▶ [Problem to solve]: Where does the string "none" occur in the entries below? Copy every line where it does.

Start of Given data

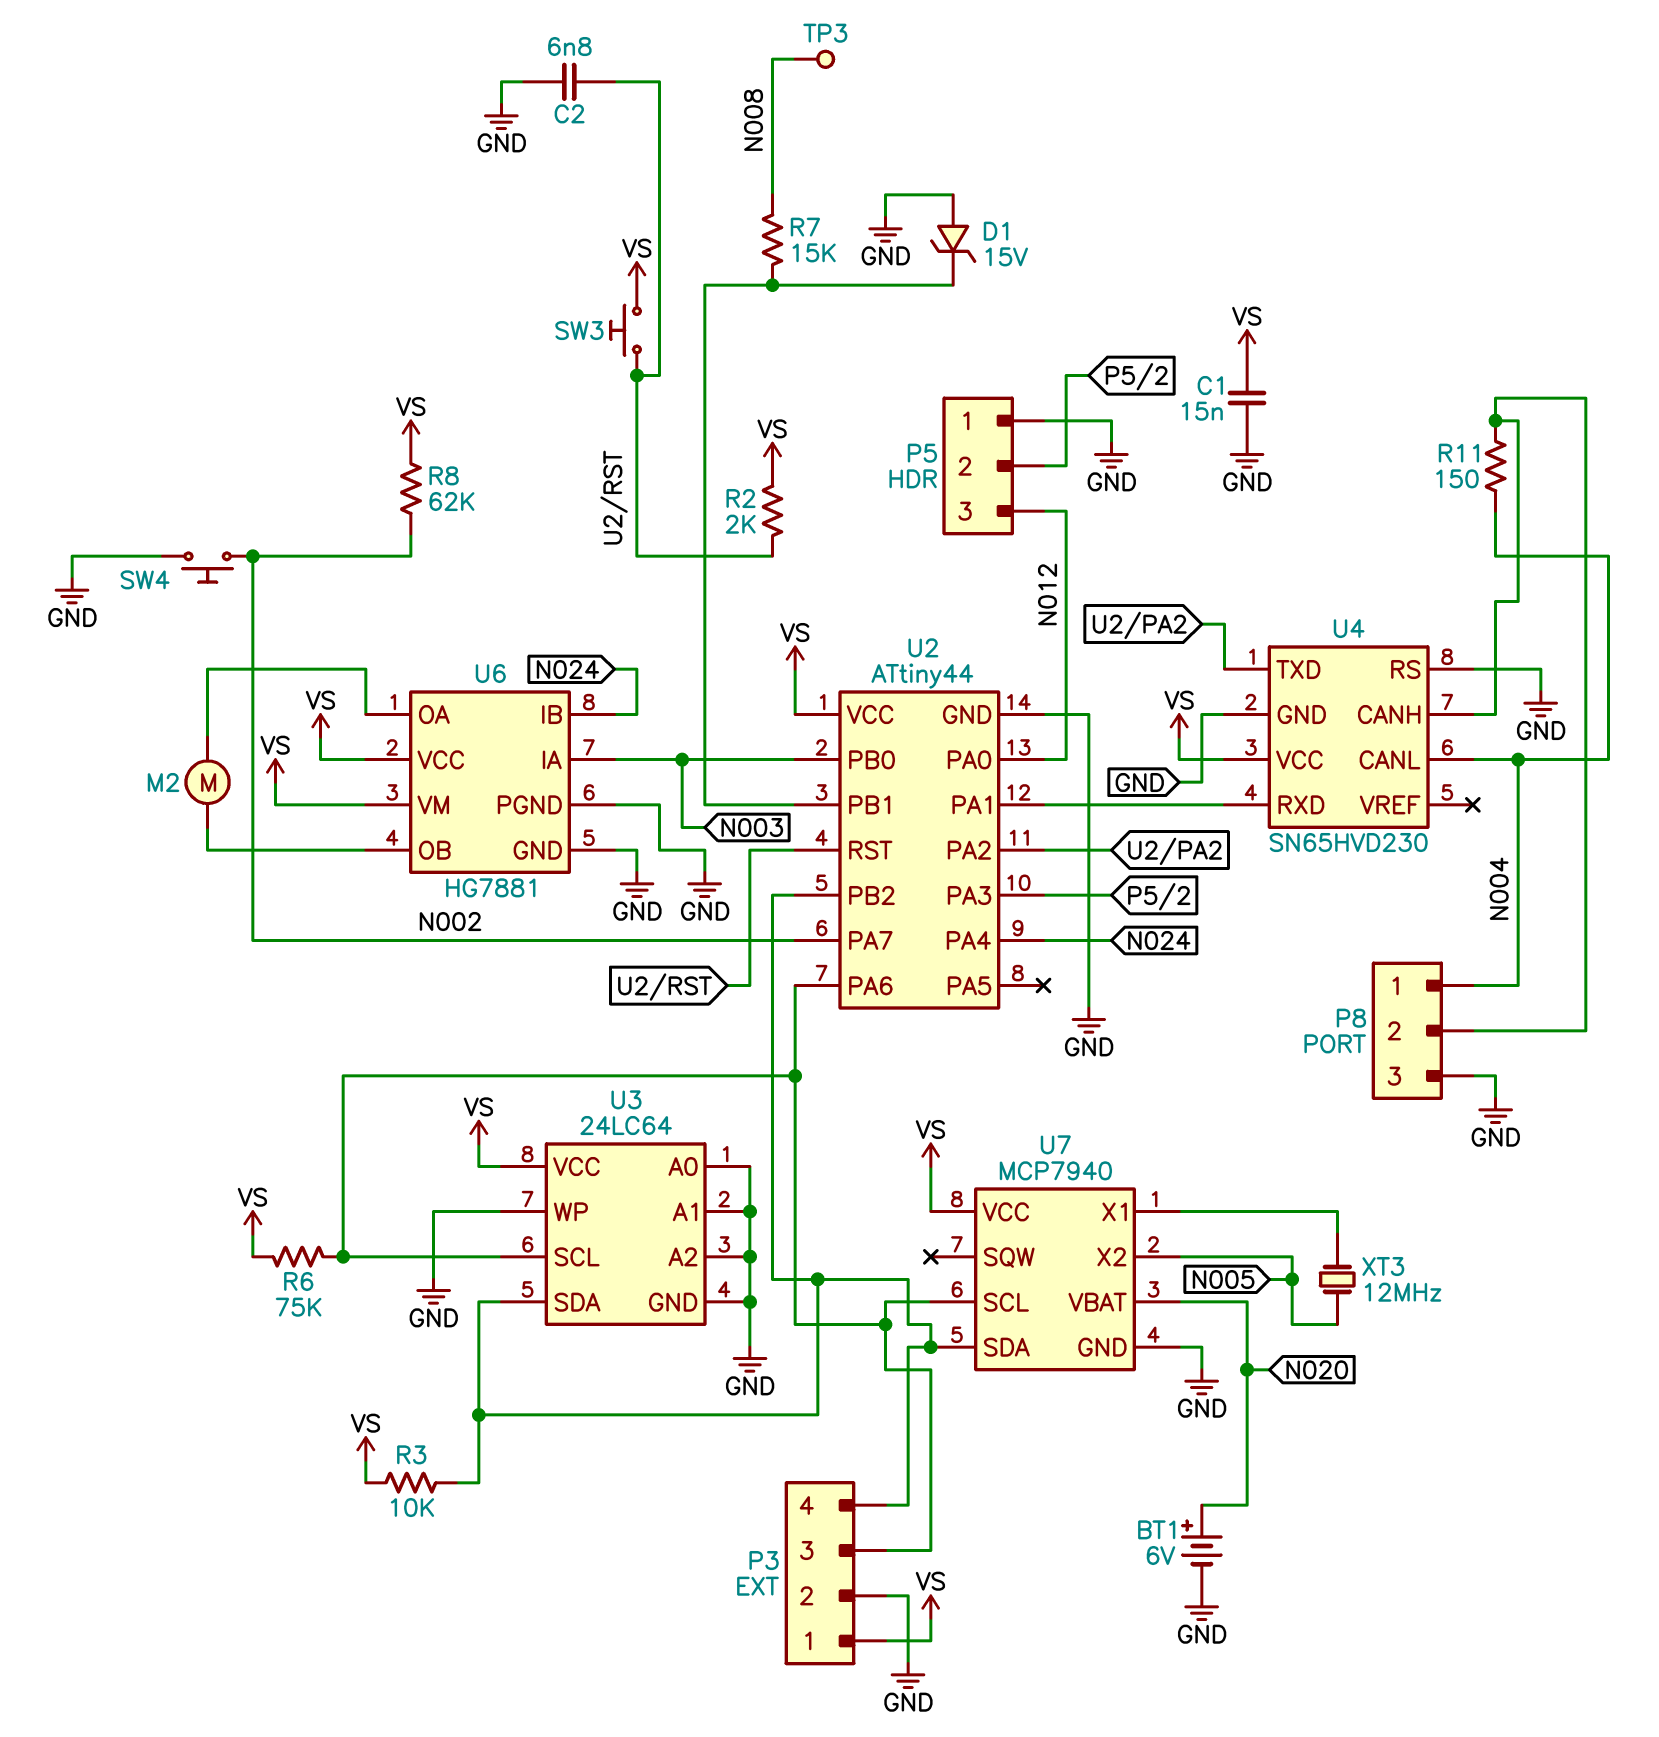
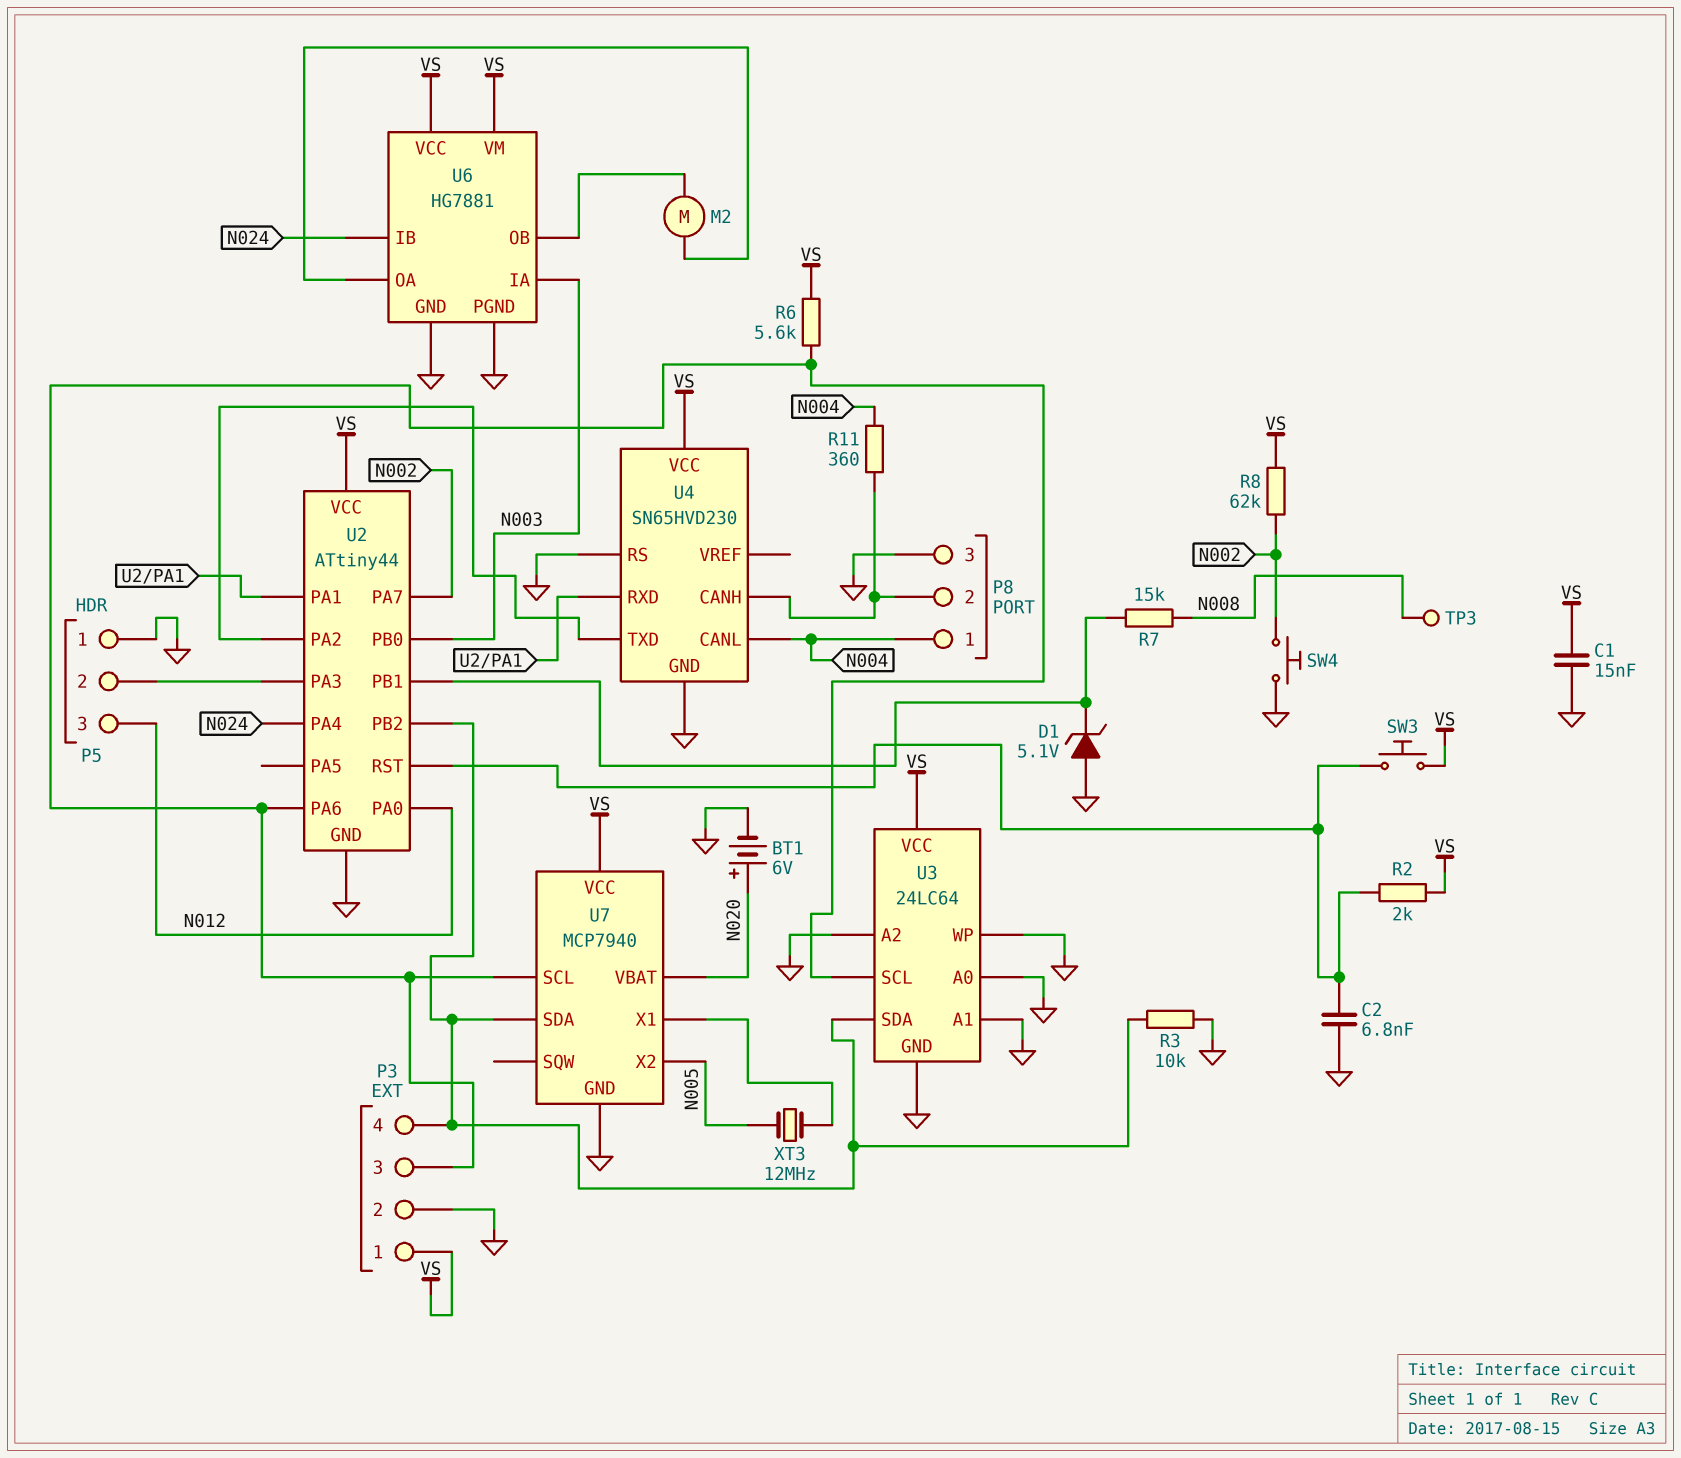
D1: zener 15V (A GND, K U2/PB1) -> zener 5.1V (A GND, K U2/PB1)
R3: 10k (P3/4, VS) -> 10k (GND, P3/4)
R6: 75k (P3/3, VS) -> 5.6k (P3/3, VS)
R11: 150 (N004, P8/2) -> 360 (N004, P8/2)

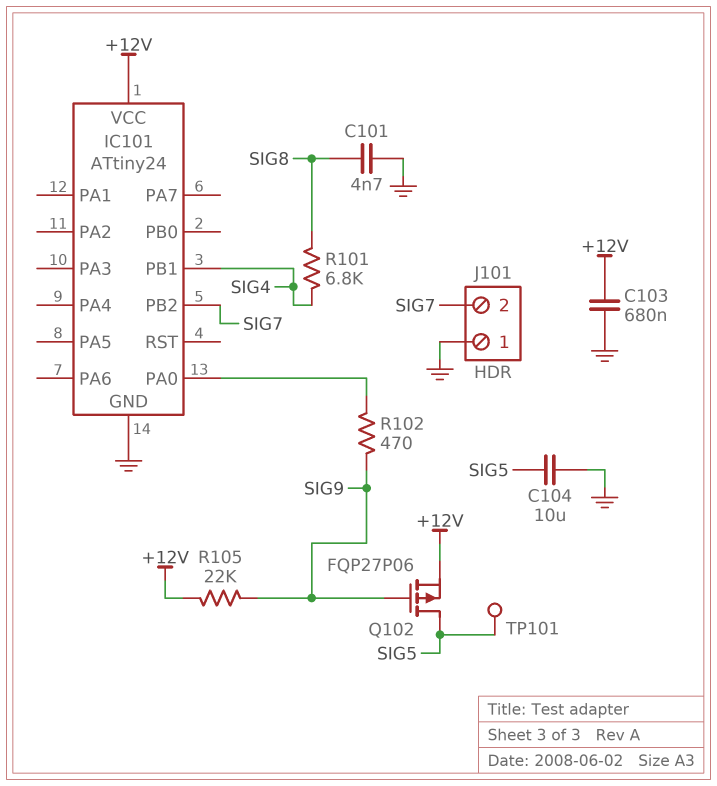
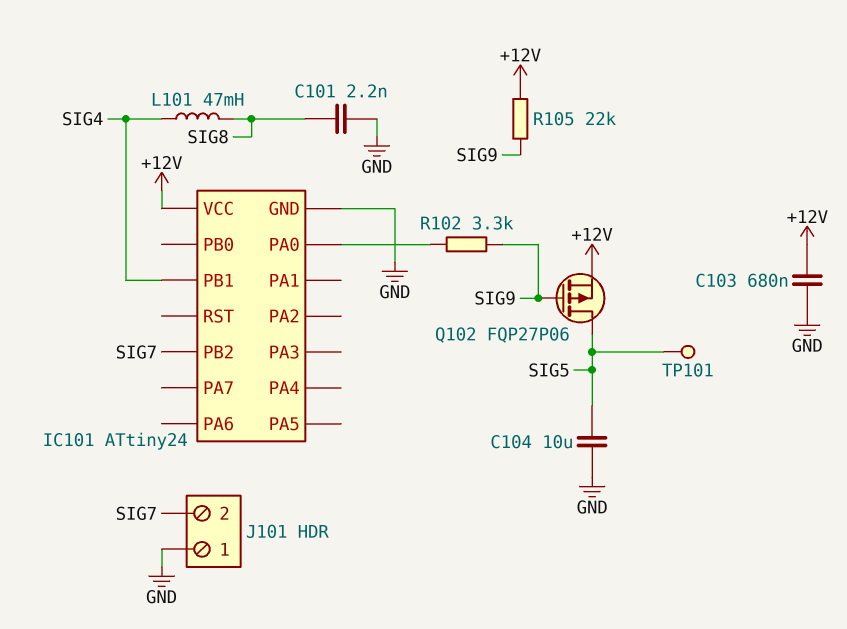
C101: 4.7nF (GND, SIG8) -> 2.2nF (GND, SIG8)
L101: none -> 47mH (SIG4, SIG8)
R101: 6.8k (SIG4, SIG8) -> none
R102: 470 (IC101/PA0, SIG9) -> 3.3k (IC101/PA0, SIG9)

End of Given data

▶ [Answer to this exercise]:
L101: none -> 47mH (SIG4, SIG8)
R101: 6.8k (SIG4, SIG8) -> none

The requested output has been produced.